── Given records

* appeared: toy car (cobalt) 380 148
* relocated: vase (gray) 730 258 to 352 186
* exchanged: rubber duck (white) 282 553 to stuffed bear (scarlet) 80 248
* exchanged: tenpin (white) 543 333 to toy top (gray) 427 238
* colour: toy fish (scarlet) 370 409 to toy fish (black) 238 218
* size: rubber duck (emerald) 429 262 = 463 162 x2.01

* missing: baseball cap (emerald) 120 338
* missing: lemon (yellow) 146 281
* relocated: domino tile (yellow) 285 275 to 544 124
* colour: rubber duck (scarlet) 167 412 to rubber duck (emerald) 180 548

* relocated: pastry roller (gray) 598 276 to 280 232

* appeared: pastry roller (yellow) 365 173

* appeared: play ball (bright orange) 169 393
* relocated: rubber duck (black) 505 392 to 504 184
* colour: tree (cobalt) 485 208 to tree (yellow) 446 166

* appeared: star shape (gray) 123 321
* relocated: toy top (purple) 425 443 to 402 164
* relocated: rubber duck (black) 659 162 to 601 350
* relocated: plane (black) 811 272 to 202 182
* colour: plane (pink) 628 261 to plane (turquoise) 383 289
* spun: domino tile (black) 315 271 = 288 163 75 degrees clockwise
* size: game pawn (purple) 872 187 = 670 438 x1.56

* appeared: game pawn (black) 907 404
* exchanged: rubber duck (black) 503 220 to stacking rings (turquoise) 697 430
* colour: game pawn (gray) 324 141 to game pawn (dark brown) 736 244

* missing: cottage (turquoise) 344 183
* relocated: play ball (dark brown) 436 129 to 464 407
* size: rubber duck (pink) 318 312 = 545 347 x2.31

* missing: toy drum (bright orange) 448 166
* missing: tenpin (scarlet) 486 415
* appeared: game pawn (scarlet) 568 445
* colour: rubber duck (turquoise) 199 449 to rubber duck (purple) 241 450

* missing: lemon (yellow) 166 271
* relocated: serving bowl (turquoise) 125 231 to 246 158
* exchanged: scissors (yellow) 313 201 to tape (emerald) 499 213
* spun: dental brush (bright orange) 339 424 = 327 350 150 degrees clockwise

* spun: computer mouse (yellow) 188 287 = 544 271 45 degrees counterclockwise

────

Work to complete: Your task is to return the full listing exactly as it was given.

Answer to the problem:
* appeared: toy car (cobalt) 380 148
* relocated: vase (gray) 730 258 to 352 186
* exchanged: rubber duck (white) 282 553 to stuffed bear (scarlet) 80 248
* exchanged: tenpin (white) 543 333 to toy top (gray) 427 238
* colour: toy fish (scarlet) 370 409 to toy fish (black) 238 218
* size: rubber duck (emerald) 429 262 = 463 162 x2.01

* missing: baseball cap (emerald) 120 338
* missing: lemon (yellow) 146 281
* relocated: domino tile (yellow) 285 275 to 544 124
* colour: rubber duck (scarlet) 167 412 to rubber duck (emerald) 180 548

* relocated: pastry roller (gray) 598 276 to 280 232

* appeared: pastry roller (yellow) 365 173

* appeared: play ball (bright orange) 169 393
* relocated: rubber duck (black) 505 392 to 504 184
* colour: tree (cobalt) 485 208 to tree (yellow) 446 166

* appeared: star shape (gray) 123 321
* relocated: toy top (purple) 425 443 to 402 164
* relocated: rubber duck (black) 659 162 to 601 350
* relocated: plane (black) 811 272 to 202 182
* colour: plane (pink) 628 261 to plane (turquoise) 383 289
* spun: domino tile (black) 315 271 = 288 163 75 degrees clockwise
* size: game pawn (purple) 872 187 = 670 438 x1.56

* appeared: game pawn (black) 907 404
* exchanged: rubber duck (black) 503 220 to stacking rings (turquoise) 697 430
* colour: game pawn (gray) 324 141 to game pawn (dark brown) 736 244

* missing: cottage (turquoise) 344 183
* relocated: play ball (dark brown) 436 129 to 464 407
* size: rubber duck (pink) 318 312 = 545 347 x2.31

* missing: toy drum (bright orange) 448 166
* missing: tenpin (scarlet) 486 415
* appeared: game pawn (scarlet) 568 445
* colour: rubber duck (turquoise) 199 449 to rubber duck (purple) 241 450

* missing: lemon (yellow) 166 271
* relocated: serving bowl (turquoise) 125 231 to 246 158
* exchanged: scissors (yellow) 313 201 to tape (emerald) 499 213
* spun: dental brush (bright orange) 339 424 = 327 350 150 degrees clockwise

* spun: computer mouse (yellow) 188 287 = 544 271 45 degrees counterclockwise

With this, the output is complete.